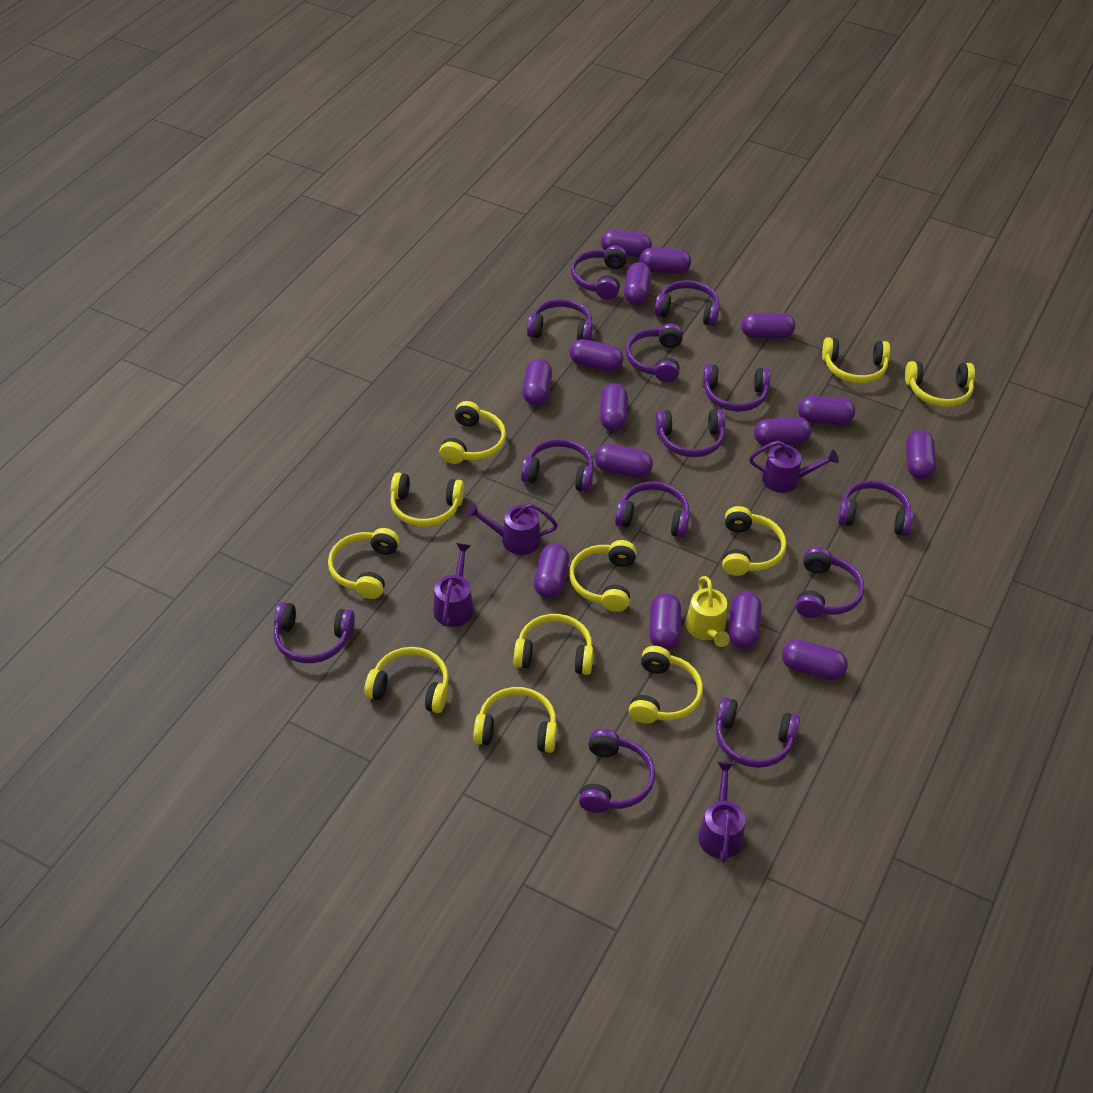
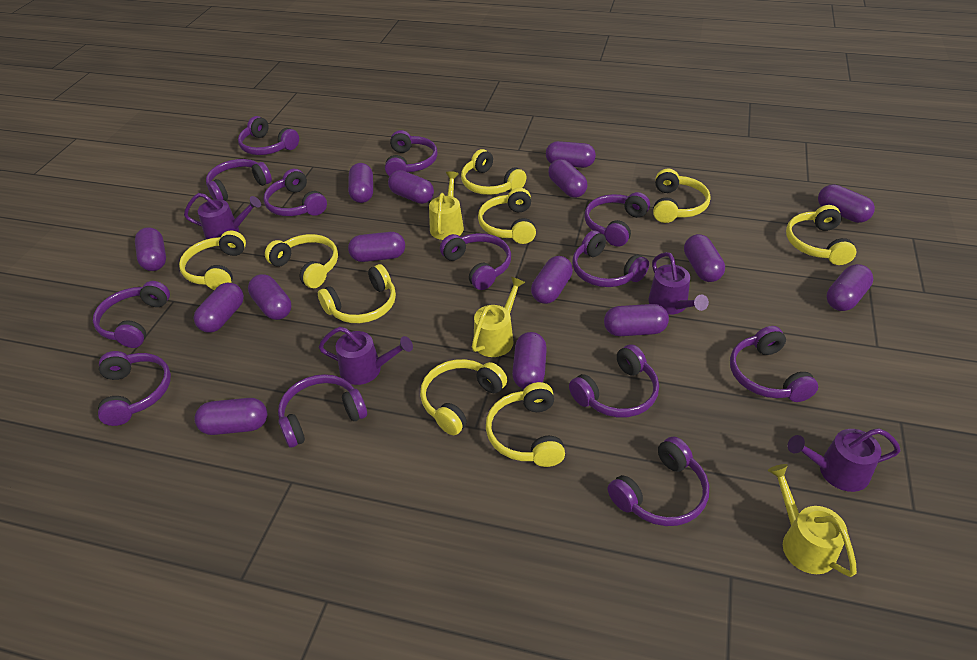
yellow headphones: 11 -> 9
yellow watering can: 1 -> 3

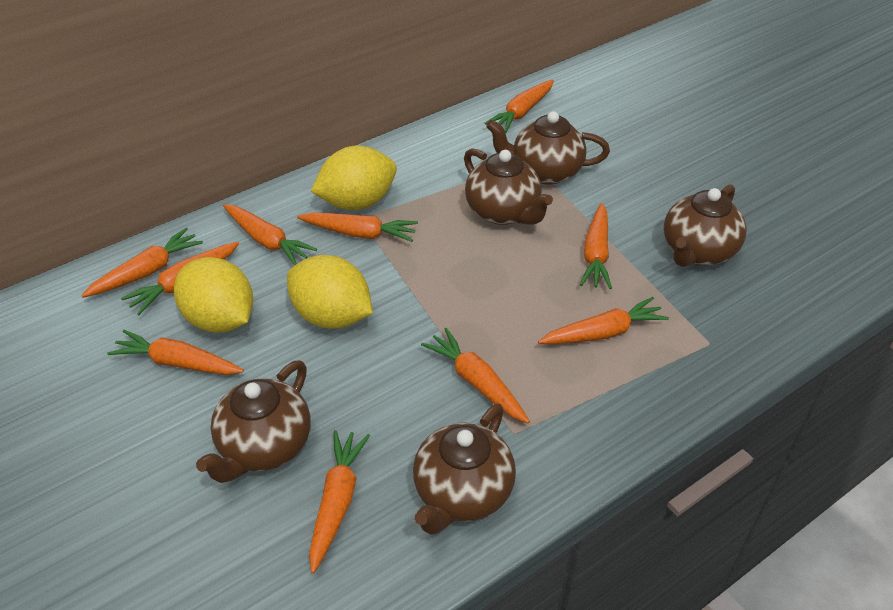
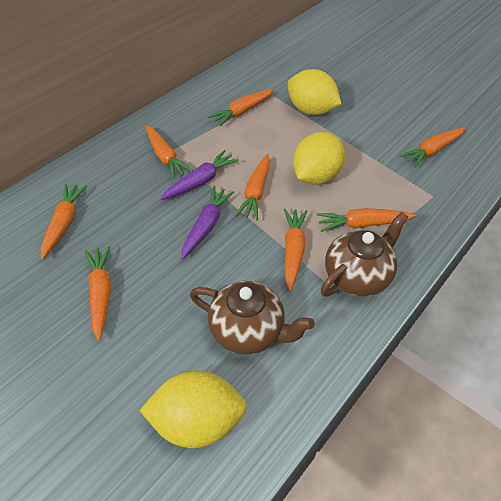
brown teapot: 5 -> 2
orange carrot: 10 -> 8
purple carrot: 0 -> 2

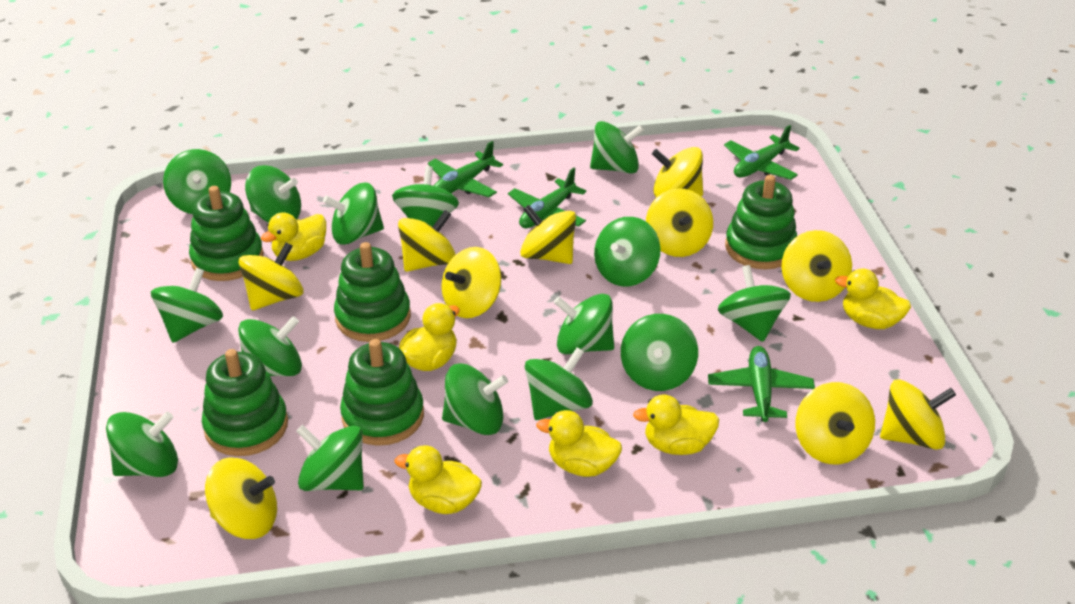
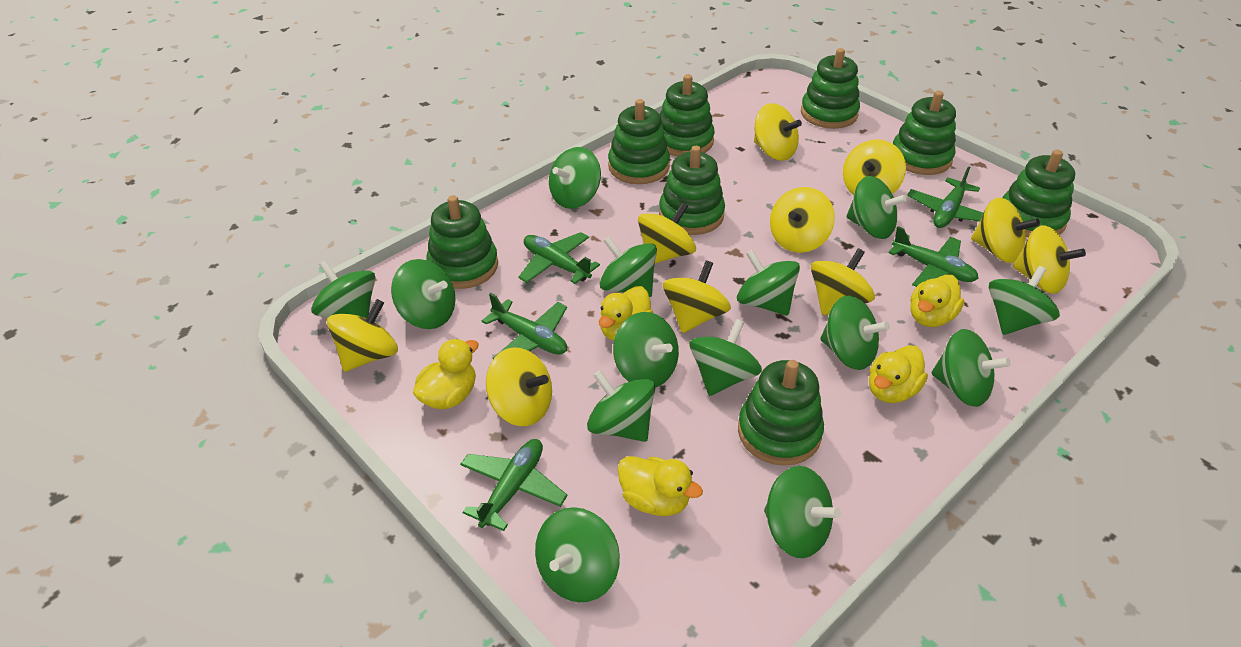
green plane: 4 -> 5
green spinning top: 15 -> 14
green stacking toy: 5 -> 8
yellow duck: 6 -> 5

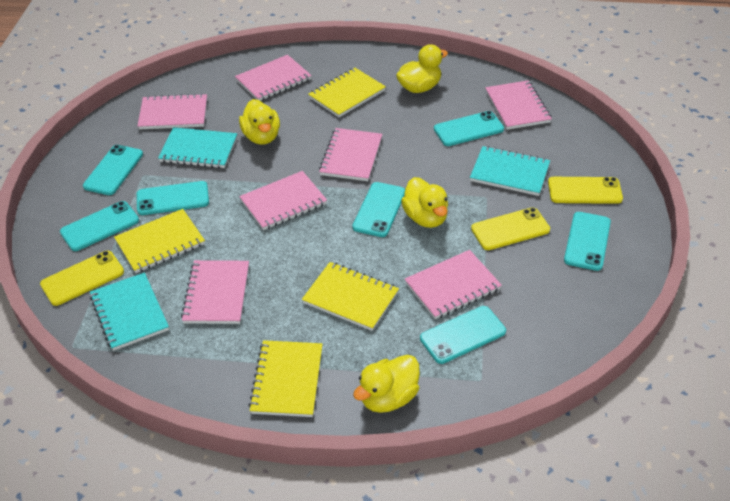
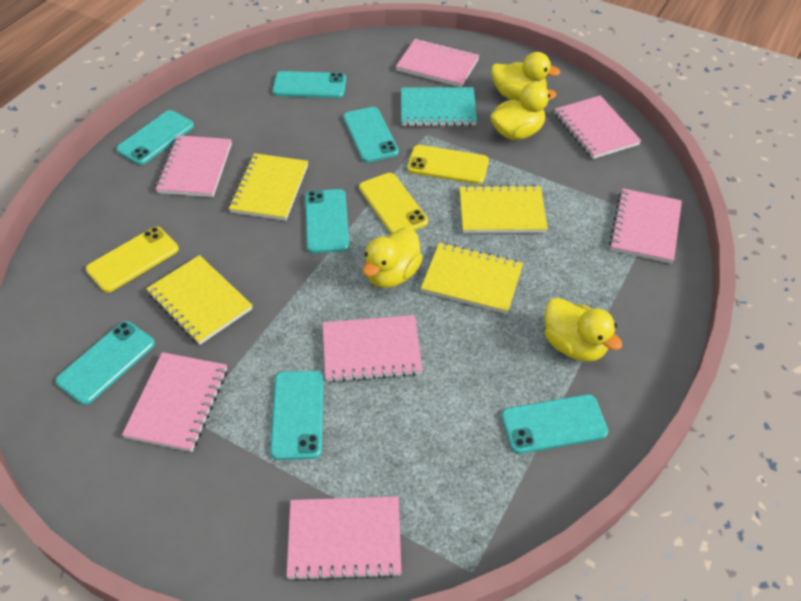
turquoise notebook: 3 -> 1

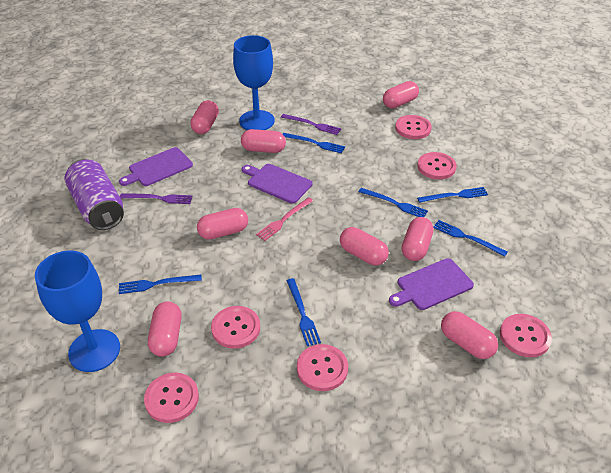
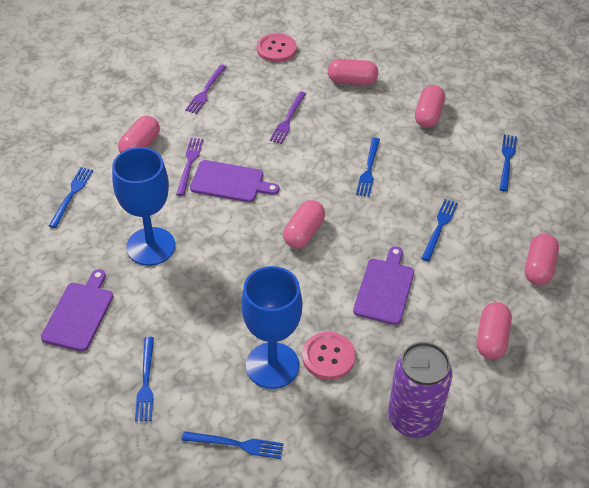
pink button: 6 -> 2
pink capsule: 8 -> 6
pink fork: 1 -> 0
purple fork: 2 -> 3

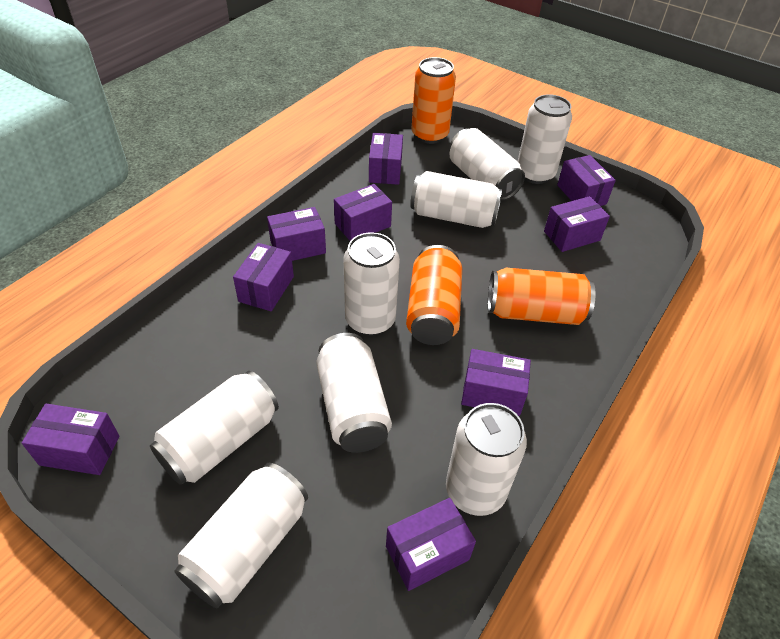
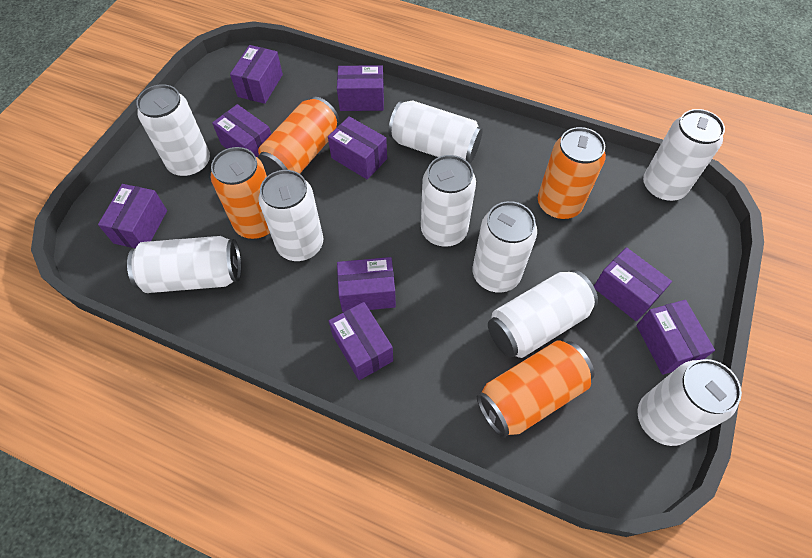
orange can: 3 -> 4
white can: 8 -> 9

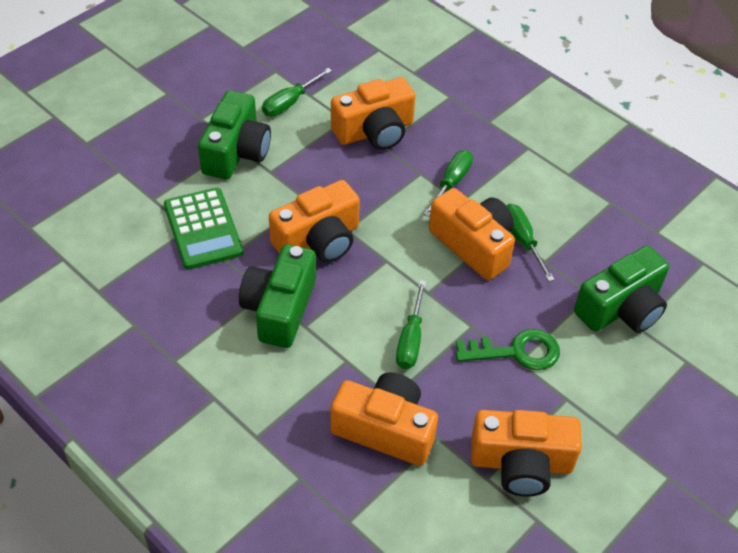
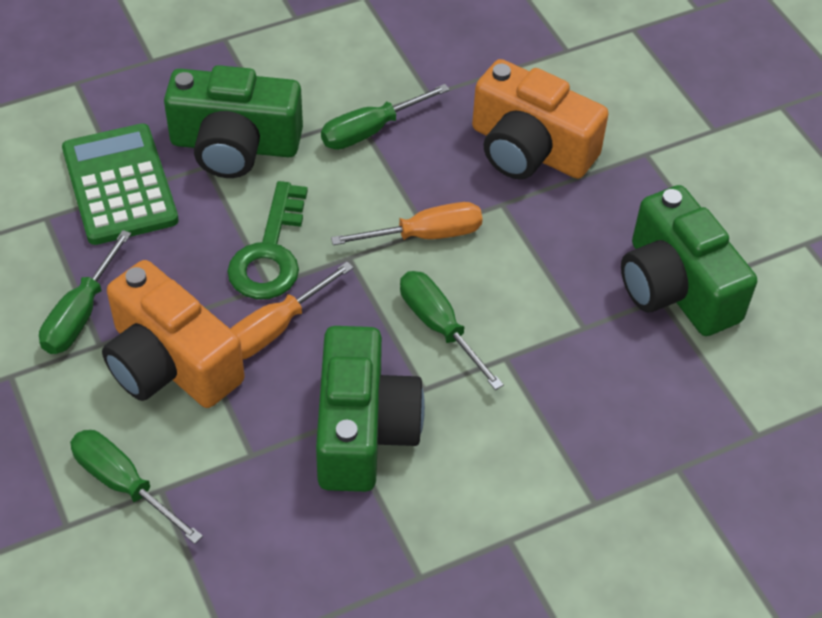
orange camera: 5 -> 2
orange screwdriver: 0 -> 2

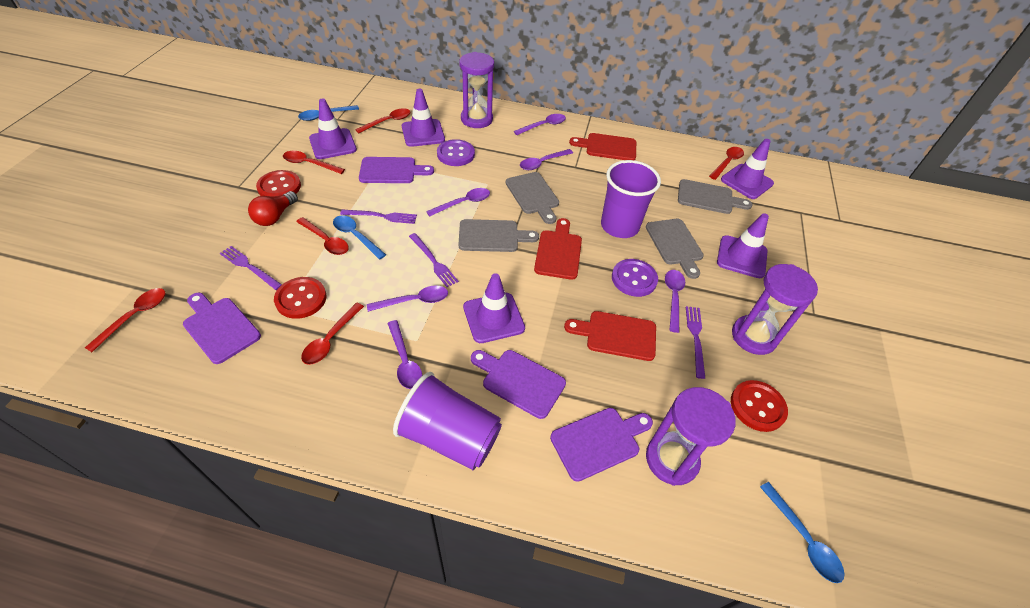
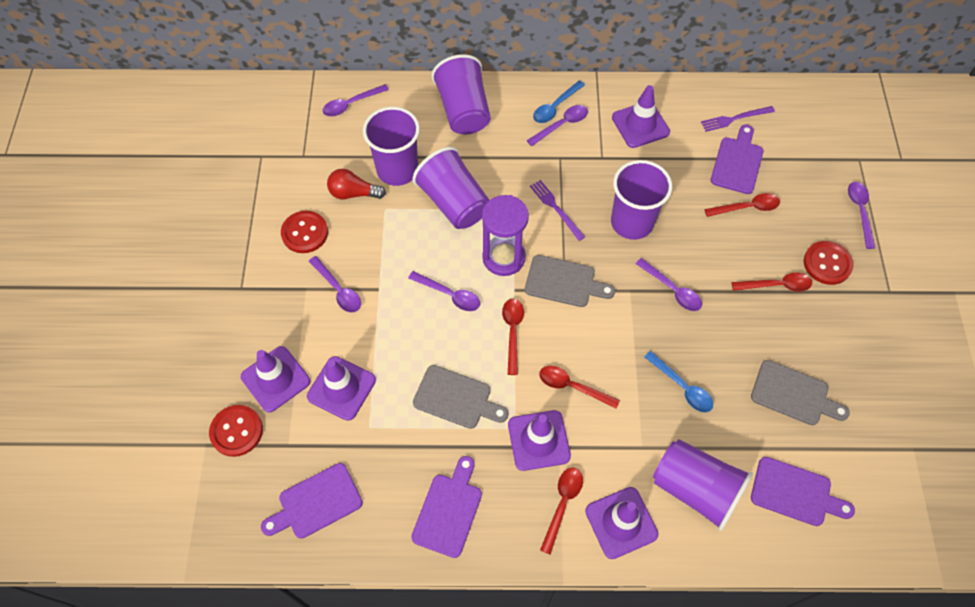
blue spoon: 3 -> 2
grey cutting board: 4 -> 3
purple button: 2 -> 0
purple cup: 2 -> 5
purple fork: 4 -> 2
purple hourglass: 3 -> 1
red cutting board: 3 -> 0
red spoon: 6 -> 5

• Problem requirements:
Copy all lines above where "board" is present.

• Worked solution:
grey cutting board: 4 -> 3
red cutting board: 3 -> 0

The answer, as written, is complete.